[Given information]

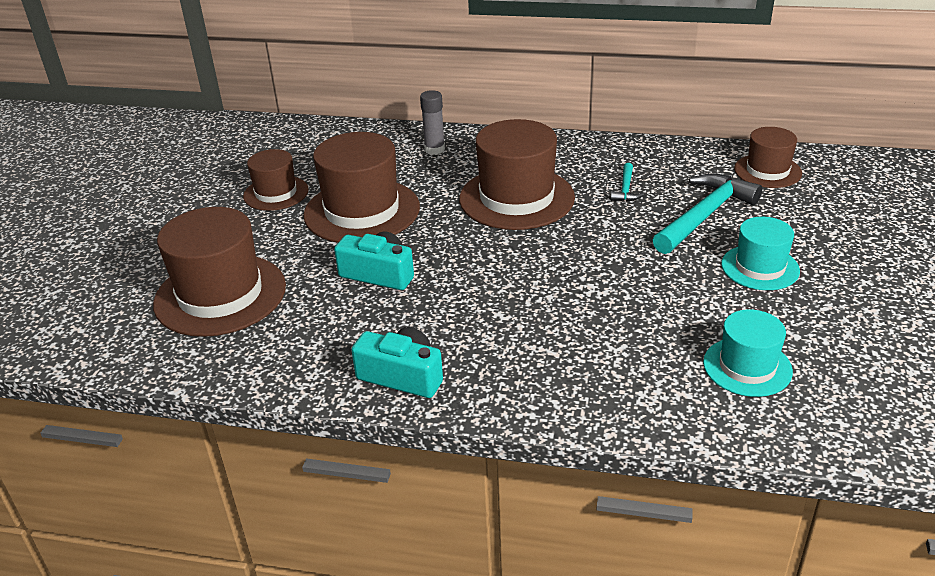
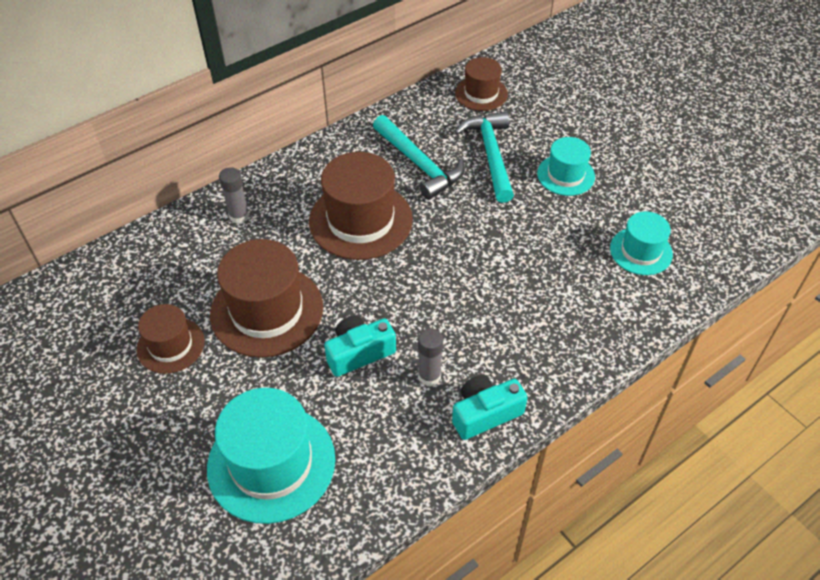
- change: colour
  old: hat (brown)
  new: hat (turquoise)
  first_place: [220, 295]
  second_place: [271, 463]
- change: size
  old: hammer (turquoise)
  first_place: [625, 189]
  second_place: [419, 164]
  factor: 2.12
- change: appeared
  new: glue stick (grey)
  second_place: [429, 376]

[Description of the task] Nothing from before the line containing "first_place: [625, 189]" should appear; copy that line and each one after it through the last line of the entries, exactly.

[Written solution]
  first_place: [625, 189]
  second_place: [419, 164]
  factor: 2.12
- change: appeared
  new: glue stick (grey)
  second_place: [429, 376]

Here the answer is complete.